(Dataset records Opens)
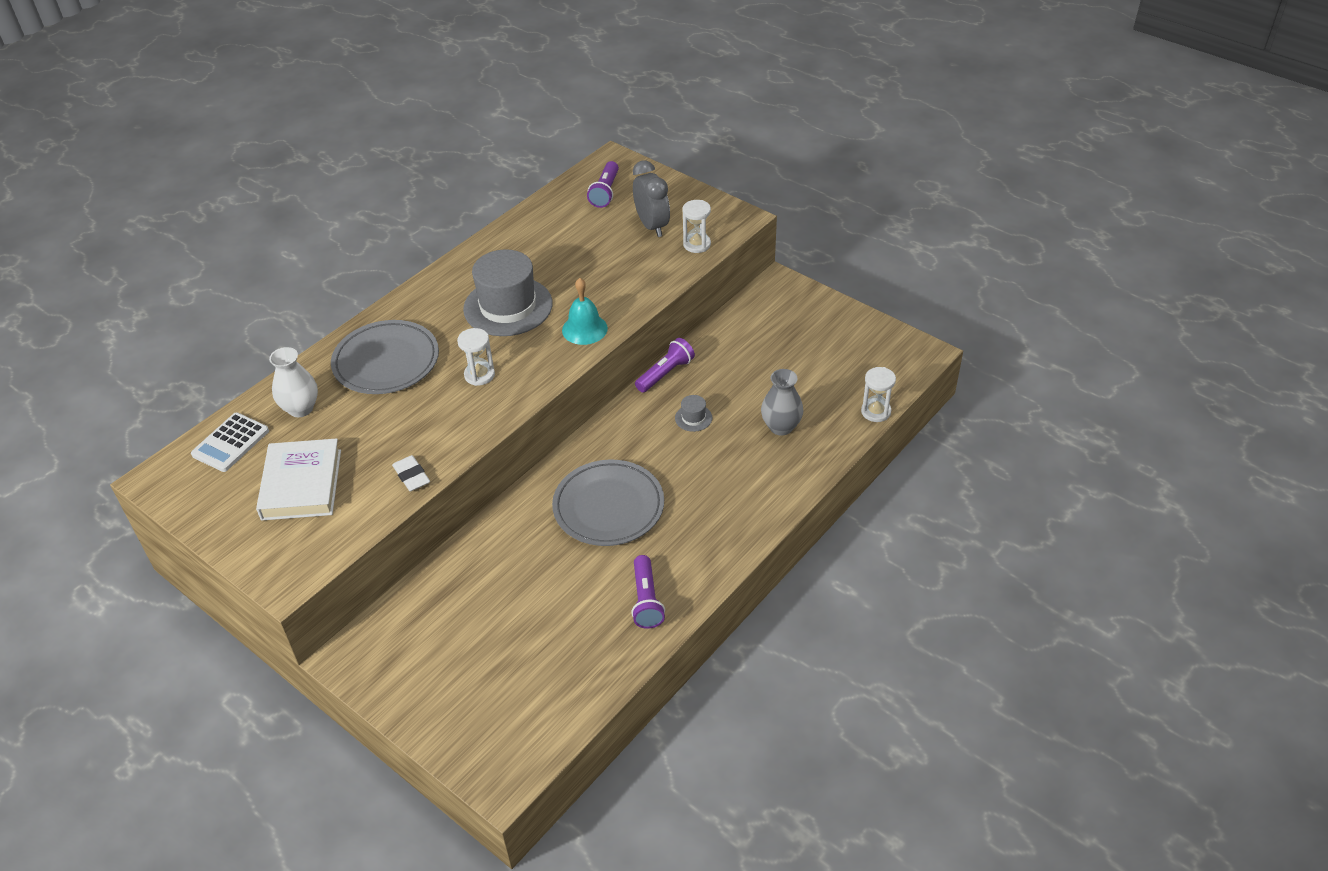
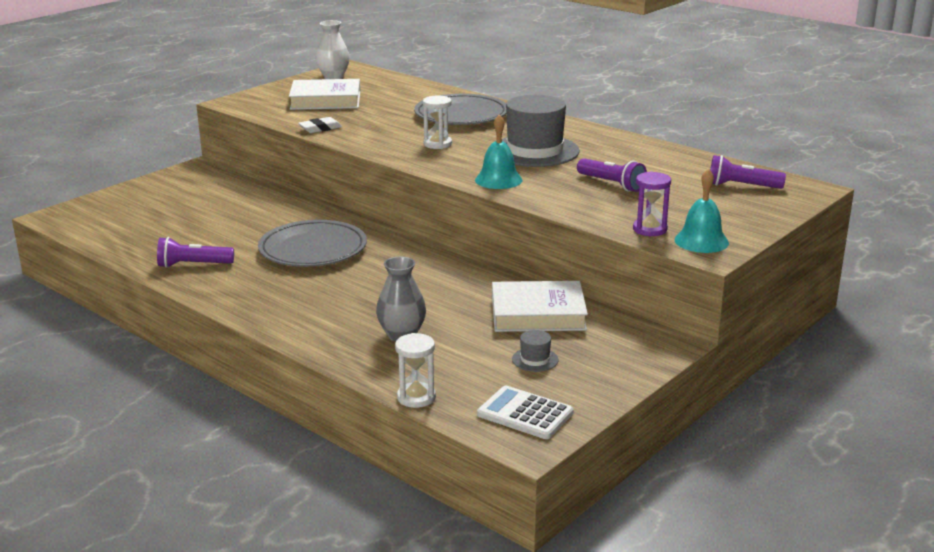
camera: 90 degrees right, 20 degrees down
(230, 443) = (377, 81): white calculator -> white calculator (525, 414)
(301, 408) = (409, 95): white vase -> white vase (333, 77)
(652, 226) = (681, 208): grey clock -> none
(665, 373) = (497, 275): purple flashlight -> purple flashlight (611, 184)
(693, 418) = (425, 288): grey hat -> grey hat (535, 359)
(697, 244) = (650, 229): white hourglass -> purple hourglass
(718, 220) = (701, 241): none -> turquoise bell
(735, 349) = (538, 313): none -> white book

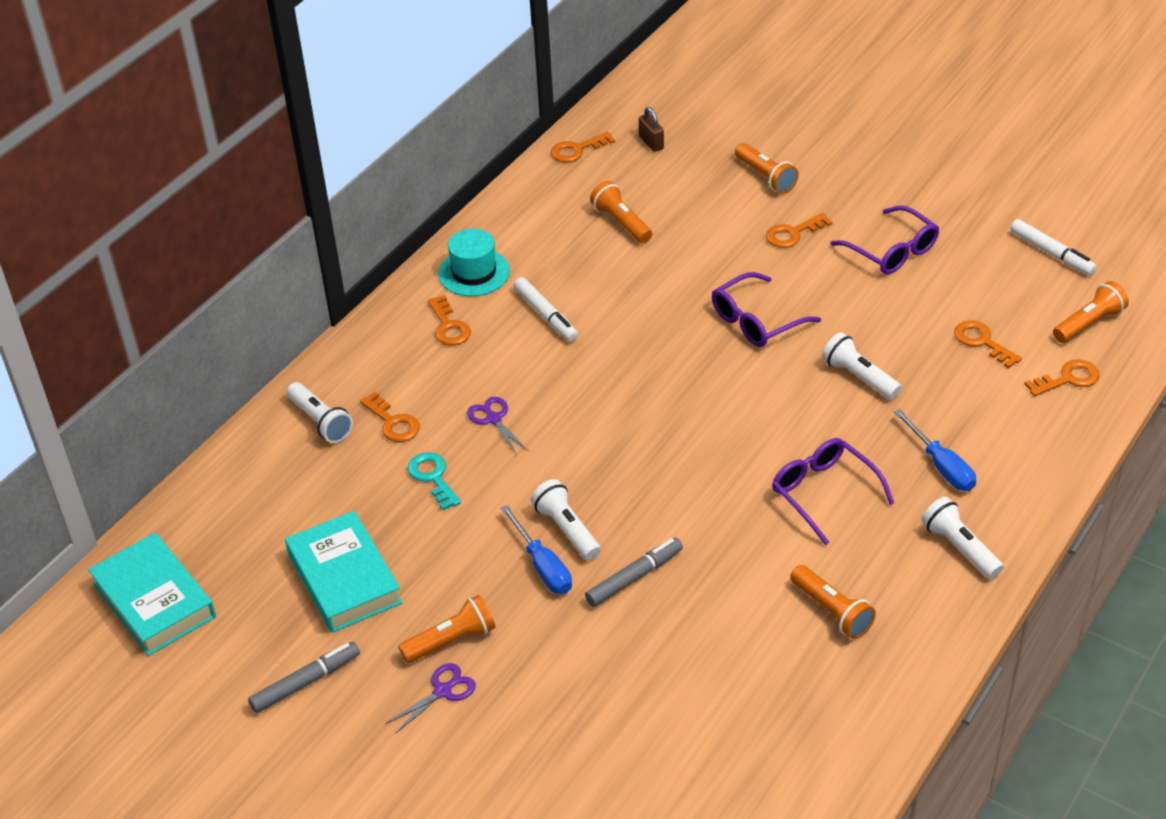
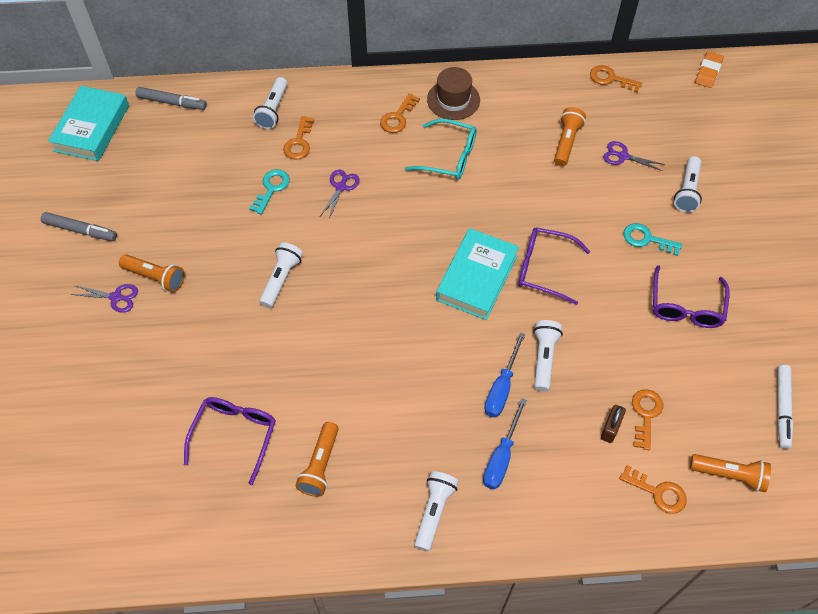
camera: 50 degrees right, 15 degrees up
(344, 578) = (165, 198): turquoise book -> turquoise book (477, 278)
(474, 272) = (453, 100): turquoise hat -> brown hat
(543, 566) = (243, 285): blue screwdriver -> blue screwdriver (501, 388)
(546, 315) = (449, 157): white marker -> turquoise glasses
(634, 577) = (269, 338): grey marker -> grey marker (172, 102)
(642, 84) = (708, 72): none -> orange eraser
(651, 142) = (657, 111): brown padlock -> brown padlock (610, 428)
(680, 194) = (623, 156): none -> purple scissors
(766, 177) = (687, 191): orange flashlight -> white flashlight
(793, 234) = (646, 239): orange key -> turquoise key
(824, 493) = (420, 400): purple glasses -> purple glasses (235, 435)

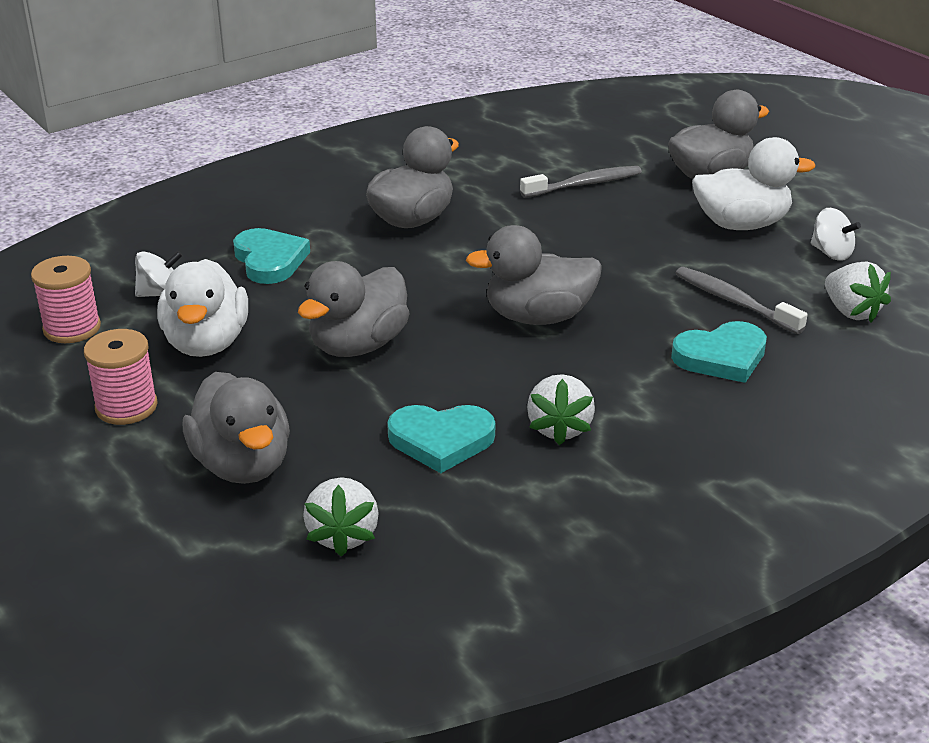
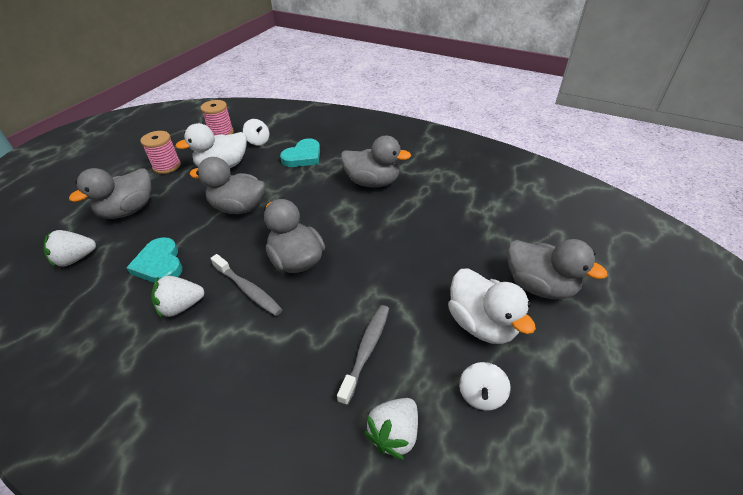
camera: 65 degrees right, 10 degrees up
(585, 184) = (469, 230): grey toothbrush -> grey toothbrush (248, 290)
(721, 357) = (288, 363): turquoise heart -> none

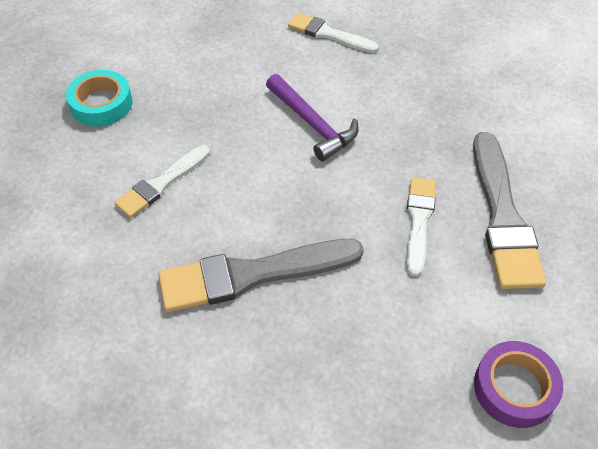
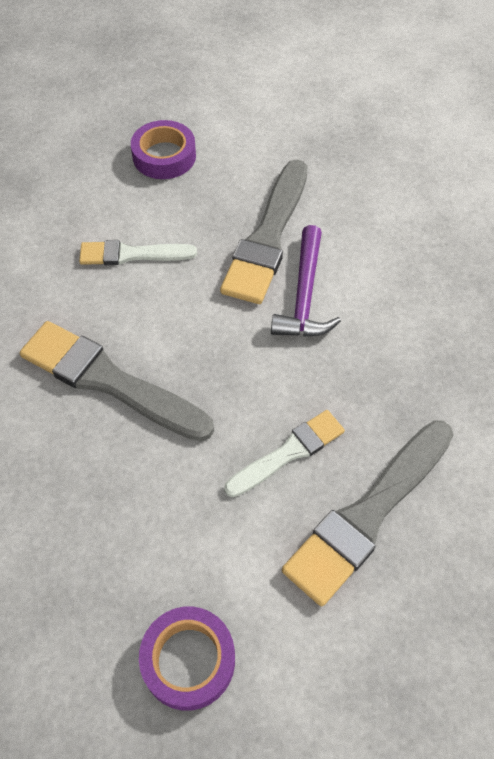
camera: 45 degrees right, 5 degrees up
(101, 104) = (164, 156): turquoise tape -> purple tape
(244, 106) = (268, 237): none -> grey brush
(328, 34) = (420, 224): white brush -> none

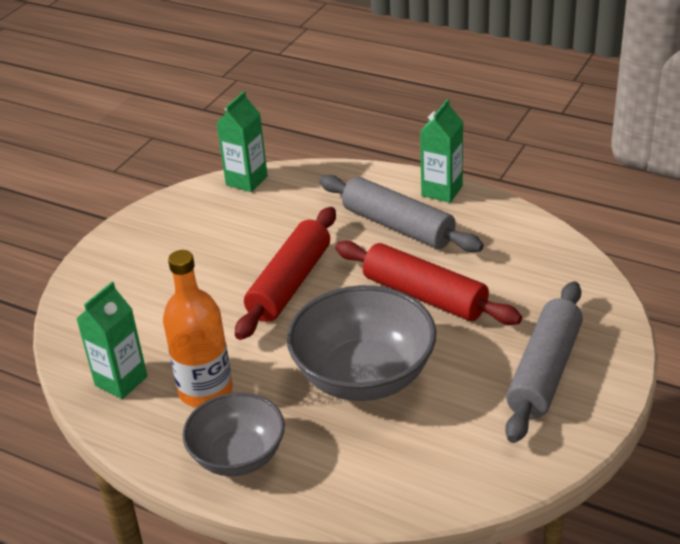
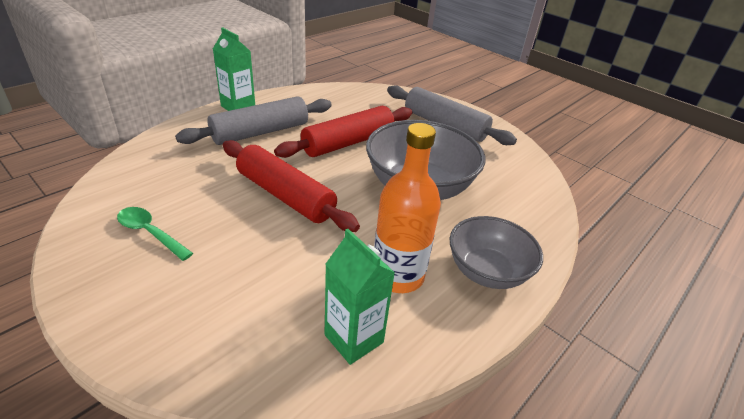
camera: 80 degrees left, 0 degrees up
(197, 231) = (150, 233): none -> green spoon
(246, 180) = (106, 185): green carton -> none

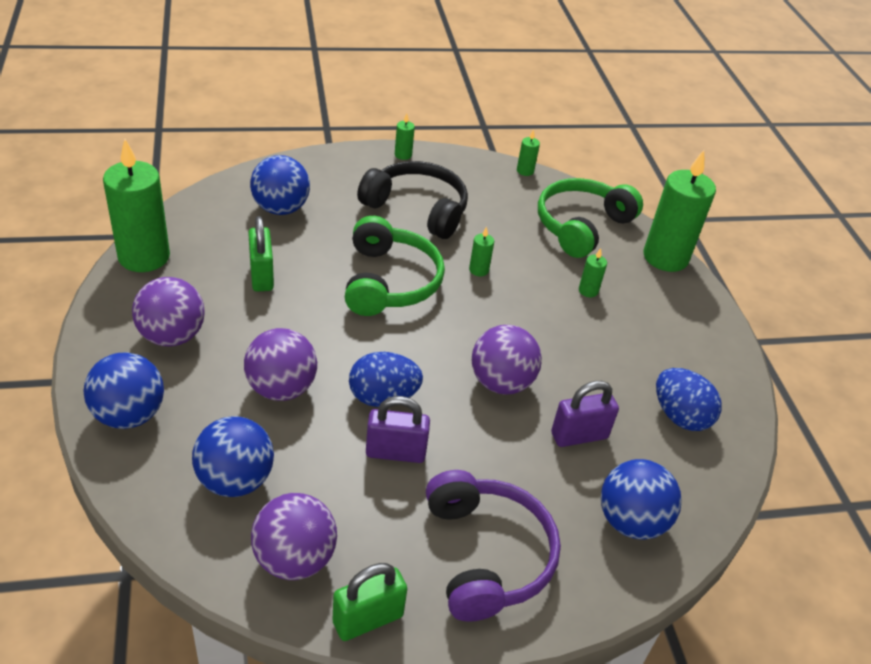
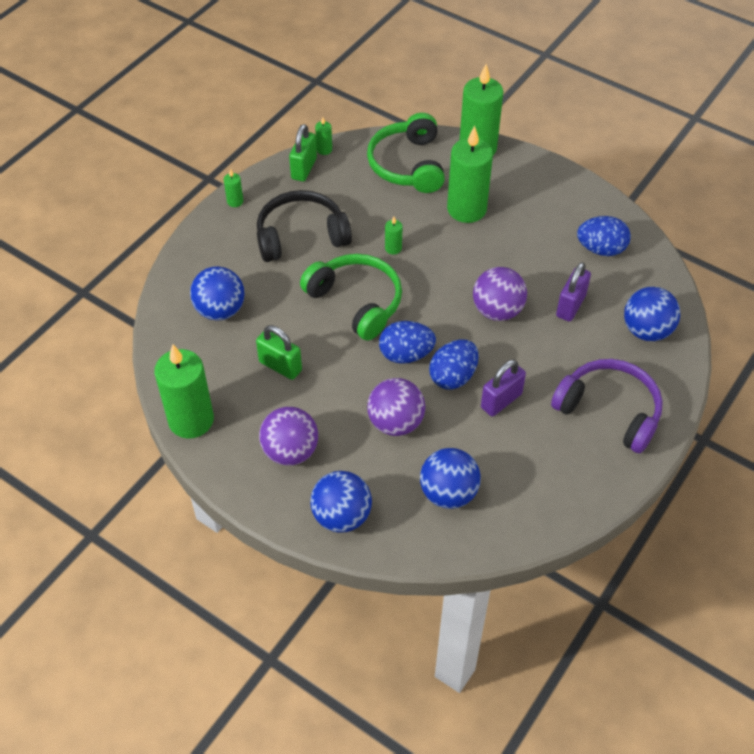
camera: 40 degrees left, 10 degrees up
(294, 558) = (532, 501): purple ball -> none
(368, 619) = (601, 493): green padlock -> green padlock (304, 168)
(369, 348) = (406, 354): none -> blue egg
(588, 291) = (466, 209): green candle -> green candle, size x2.40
(Dataset records Closes)
### Assigned task
Begin at the top of the records above and retype each line exactly until the line containing "(368, 619) = (601, 493): green", which is included. Skip all pictures.

### Your response
camera: 90 degrees right, 20 degrees down
(230, 443) = (377, 81): white calculator -> white calculator (525, 414)
(301, 408) = (409, 95): white vase -> white vase (333, 77)
(652, 226) = (681, 208): grey clock -> none
(665, 373) = (497, 275): purple flashlight -> purple flashlight (611, 184)
(693, 418) = (425, 288): grey hat -> grey hat (535, 359)
(697, 244) = (650, 229): white hourglass -> purple hourglass
(718, 220) = (701, 241): none -> turquoise bell
(735, 349) = (538, 313): none -> white book

camera: 50 degrees right, 15 degrees up
(344, 578) = (165, 198): turquoise book -> turquoise book (477, 278)
(474, 272) = (453, 100): turquoise hat -> brown hat
(543, 566) = (243, 285): blue screwdriver -> blue screwdriver (501, 388)
(546, 315) = (449, 157): white marker -> turquoise glasses
(634, 577) = (269, 338): grey marker -> grey marker (172, 102)
(642, 84) = (708, 72): none -> orange eraser
(651, 142) = (657, 111): brown padlock -> brown padlock (610, 428)
(680, 194) = (623, 156): none -> purple scissors
(766, 177) = (687, 191): orange flashlight -> white flashlight
(793, 234) = (646, 239): orange key -> turquoise key
(824, 493) = (420, 400): purple glasses -> purple glasses (235, 435)

camera: 65 degrees right, 10 degrees up
(585, 184) = (469, 230): grey toothbrush -> grey toothbrush (248, 290)
(721, 357) = (288, 363): turquoise heart -> none

camera: 45 degrees right, 5 degrees up
(101, 104) = (164, 156): turquoise tape -> purple tape
(244, 106) = (268, 237): none -> grey brush
(328, 34) = (420, 224): white brush -> none

camera: 80 degrees left, 0 degrees up
(197, 231) = (150, 233): none -> green spoon
(246, 180) = (106, 185): green carton -> none

camera: 40 degrees left, 10 degrees up
(294, 558) = (532, 501): purple ball -> none
(368, 619) = (601, 493): green padlock -> green padlock (304, 168)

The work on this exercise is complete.